Exercise: Reproduce exactly, with no other output, every line of the data below from the line containing "GPS pin RX: D0 -> D2" to the end, inclusive.

[Before and after images]
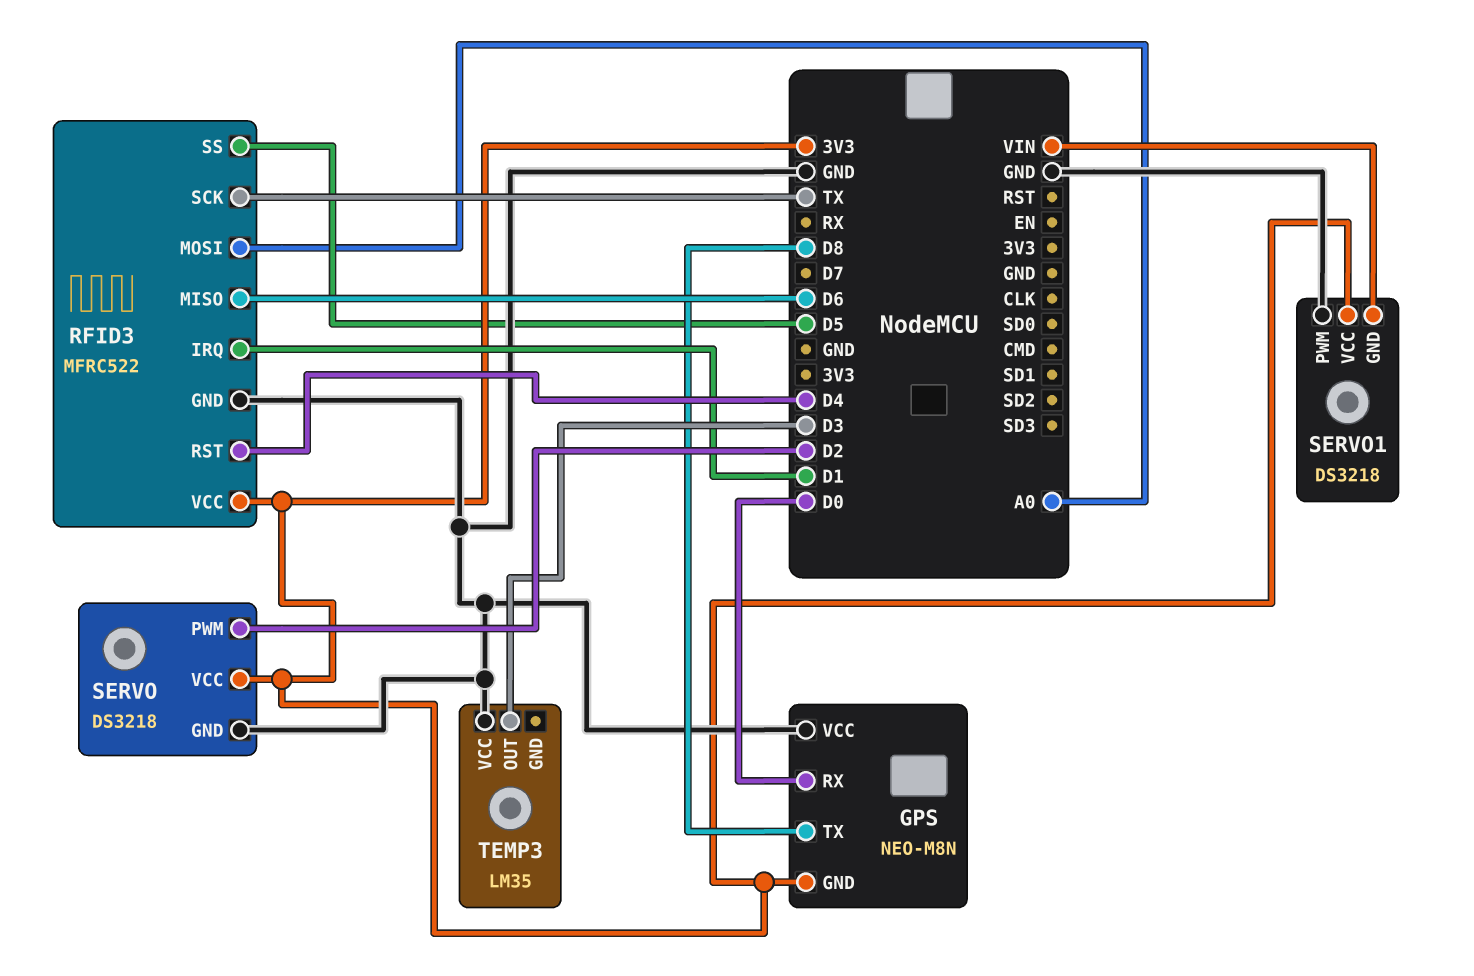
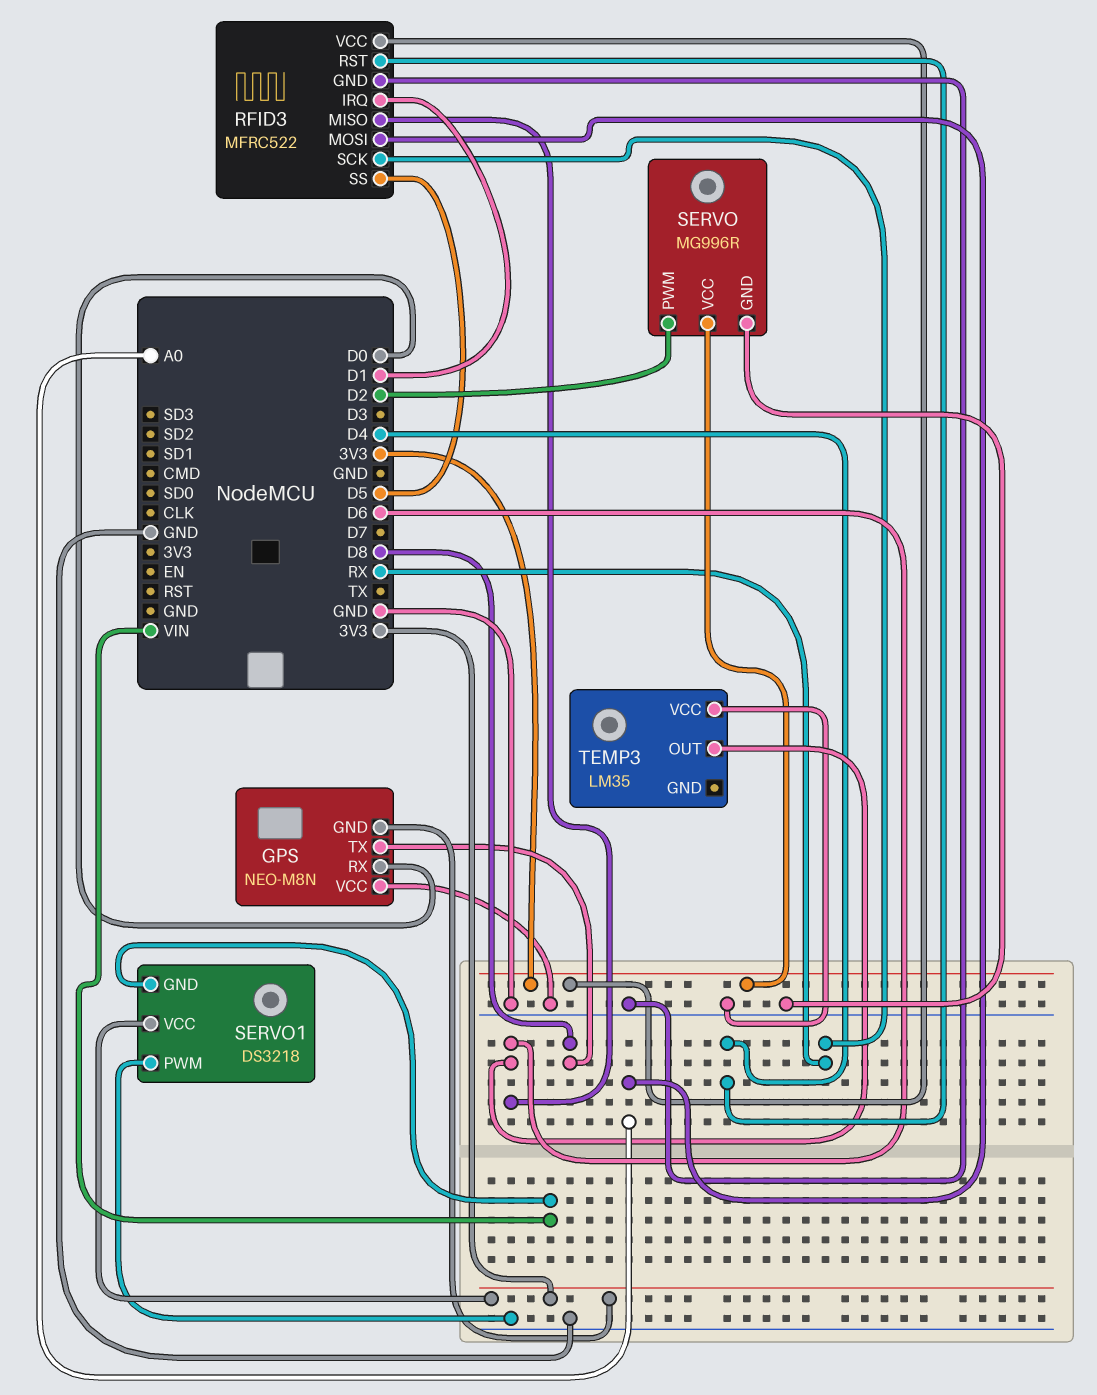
RFID3 pin SCK: TX -> RX
SERVO: DS3218 -> MG996R
TEMP3 pin OUT: D3 -> D6

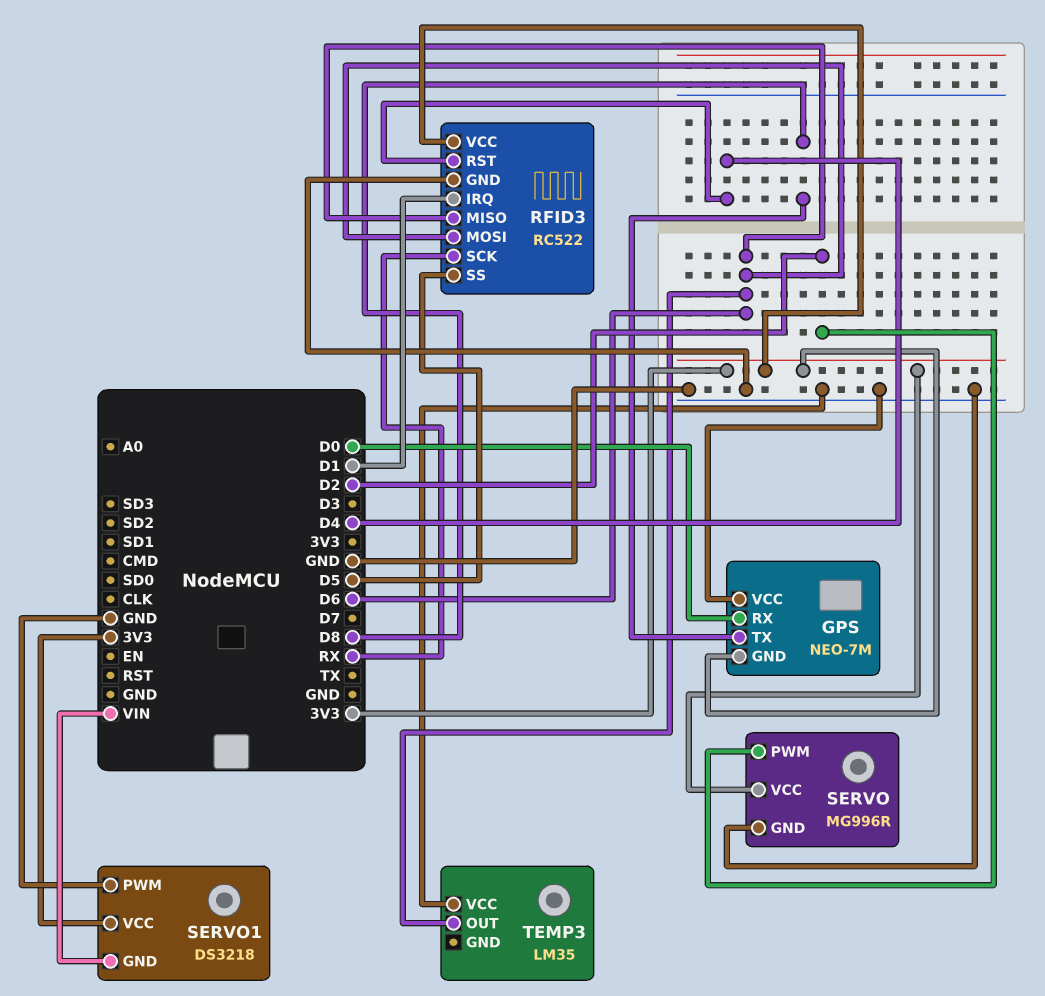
GPS: NEO-M8N -> NEO-7M
RFID3: MFRC522 -> RC522
RFID3 pin MOSI: A0 -> D6

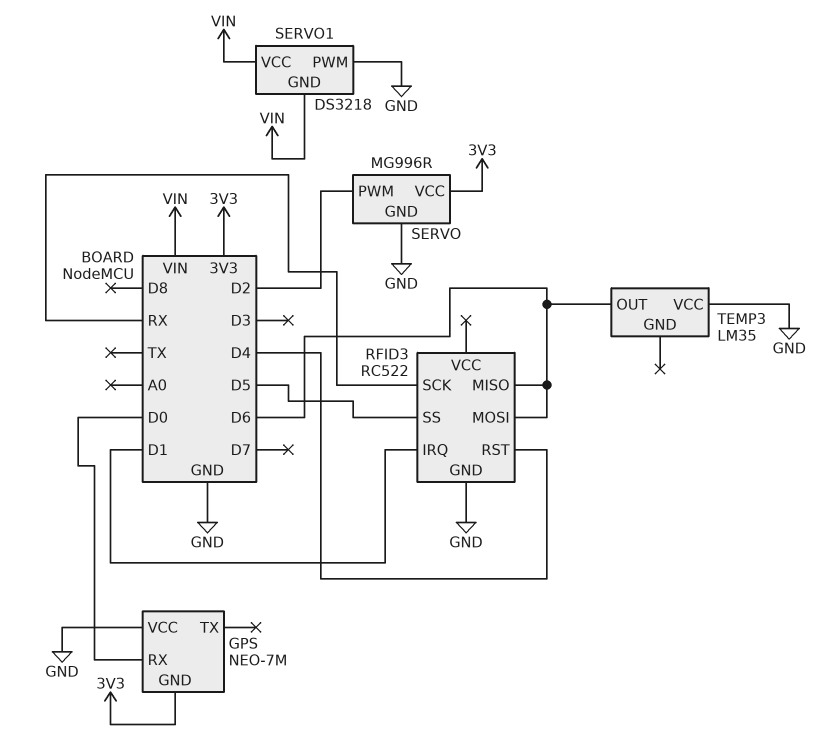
GPS pin TX: D8 -> none
RFID3 pin VCC: 3V3 -> none
SERVO1 pin VCC: 3V3 -> VIN

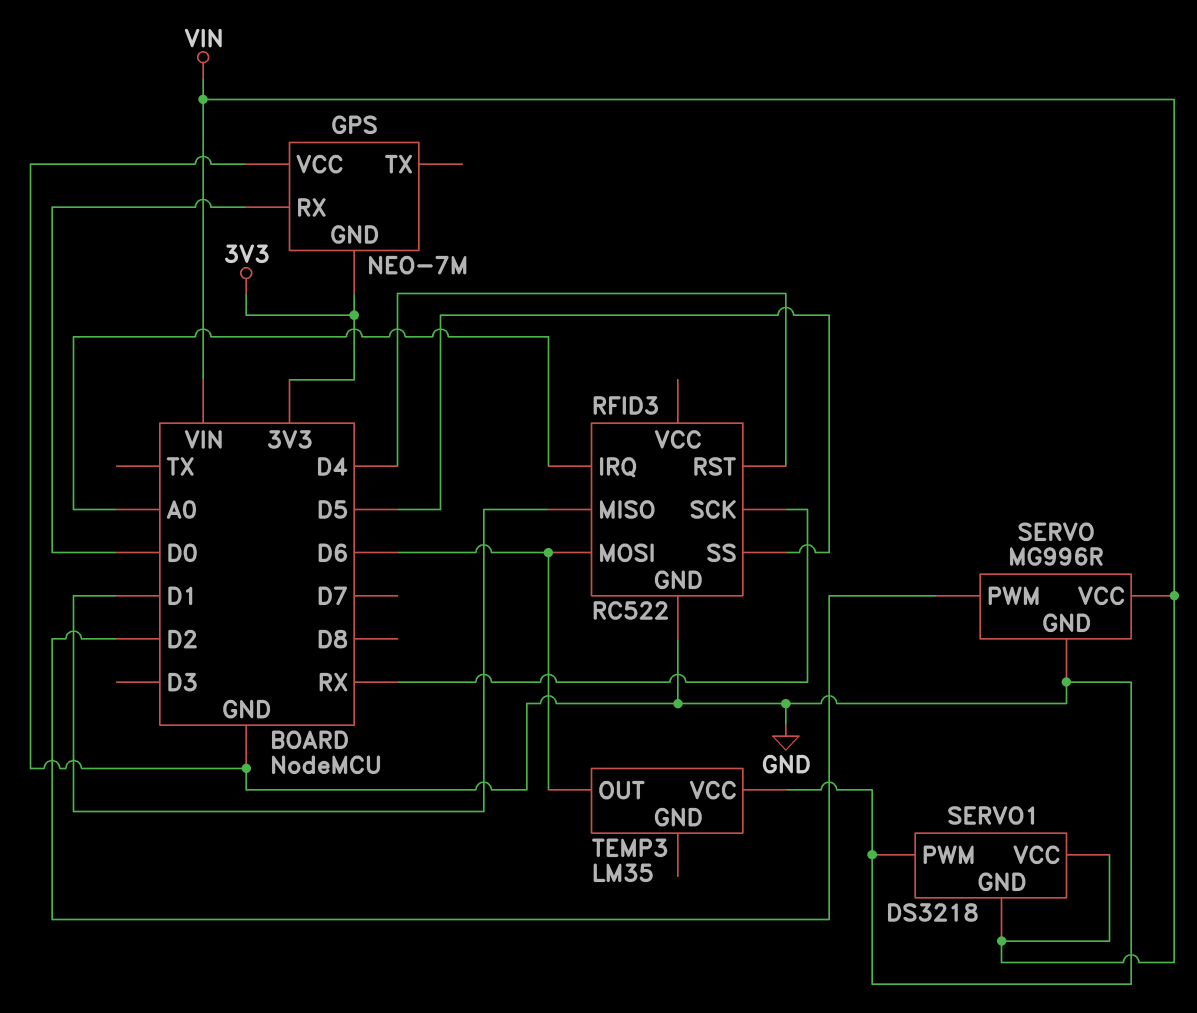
RFID3 pin IRQ: D1 -> A0
RFID3 pin MISO: D6 -> D1
SERVO pin VCC: 3V3 -> VIN

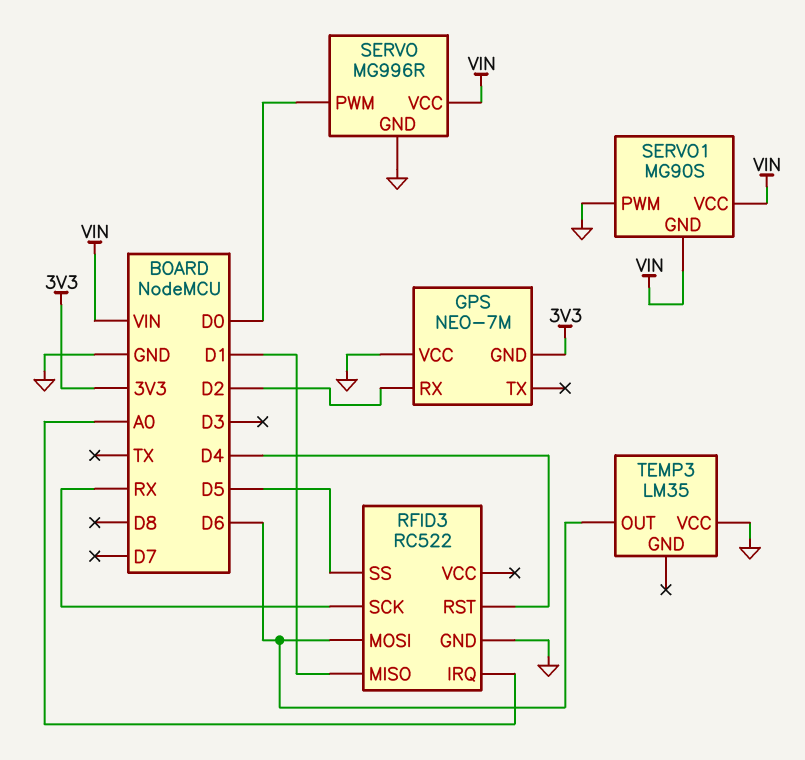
GPS pin RX: D0 -> D2
SERVO pin PWM: D2 -> D0
SERVO1: DS3218 -> MG90S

Written answer:
GPS pin RX: D0 -> D2
SERVO pin PWM: D2 -> D0
SERVO1: DS3218 -> MG90S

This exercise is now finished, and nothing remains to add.